▶ _PROBLEM TO SOLVE_
Only a slice of the listing below is wanted. Retype the lines from the one containing "C1: 33nF (GND, VDD) -> 68nF (GND, VDD)" through the one containing "U3: PC817 -> TLP281", exactly, both ends included.

▶ _DATA FOR PROCESSING_
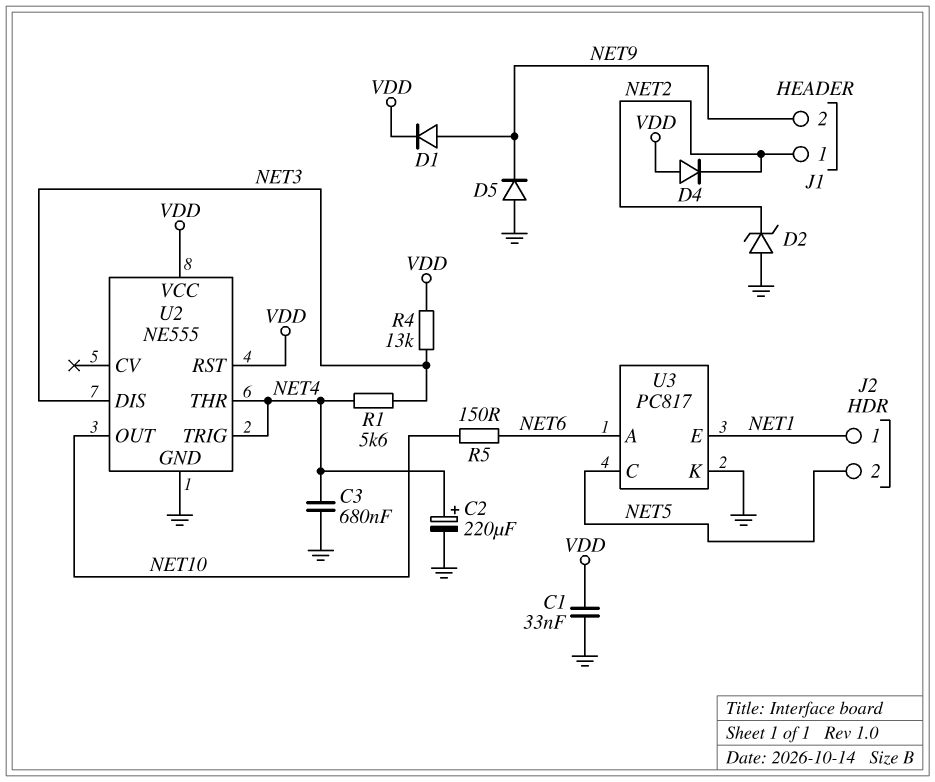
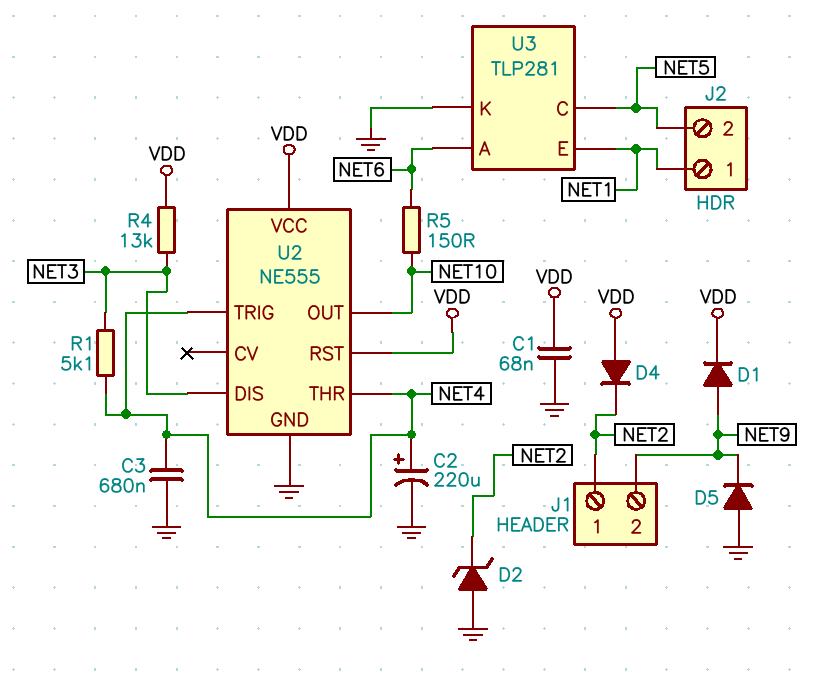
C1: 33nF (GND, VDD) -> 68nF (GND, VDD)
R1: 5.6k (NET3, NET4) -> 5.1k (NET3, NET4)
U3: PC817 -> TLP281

--

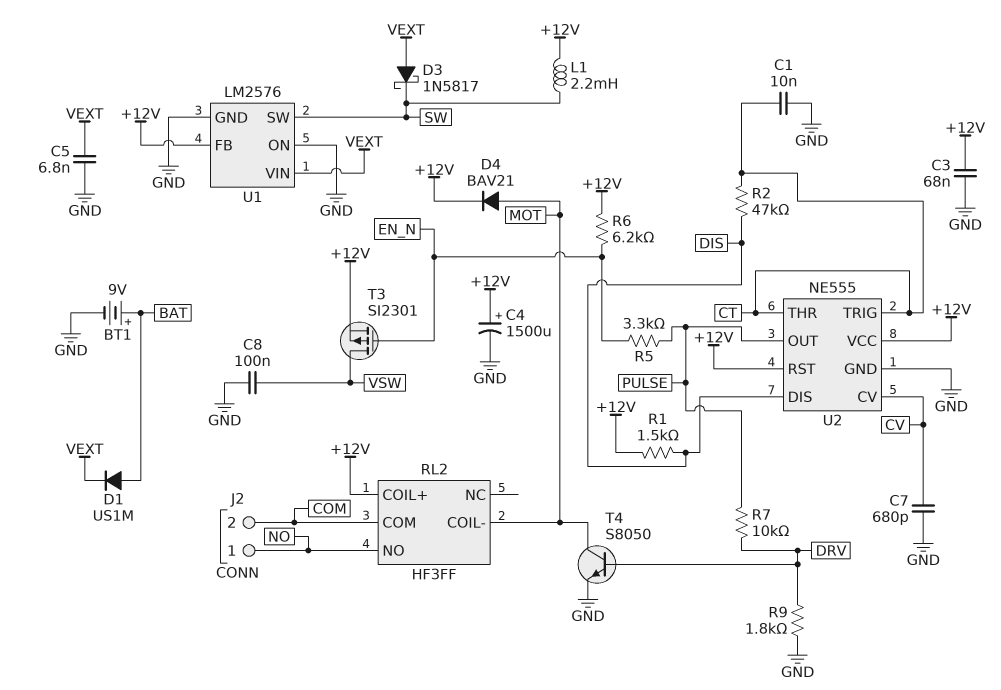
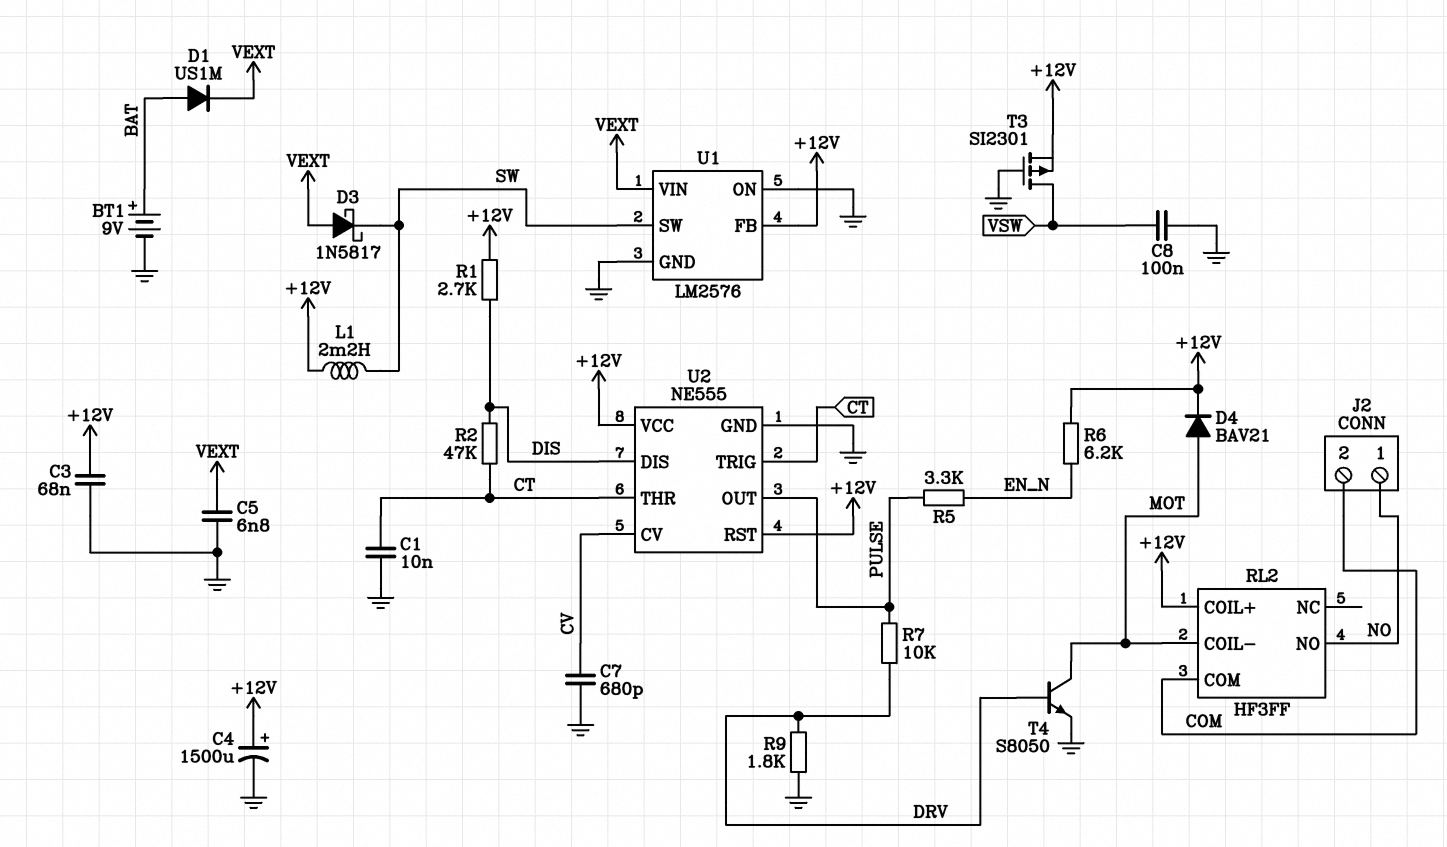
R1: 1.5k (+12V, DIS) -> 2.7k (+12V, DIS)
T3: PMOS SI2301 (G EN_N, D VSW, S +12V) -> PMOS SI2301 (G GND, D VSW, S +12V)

▶ _SOLUTION TO THIS PROBLEM_
C1: 33nF (GND, VDD) -> 68nF (GND, VDD)
R1: 5.6k (NET3, NET4) -> 5.1k (NET3, NET4)
U3: PC817 -> TLP281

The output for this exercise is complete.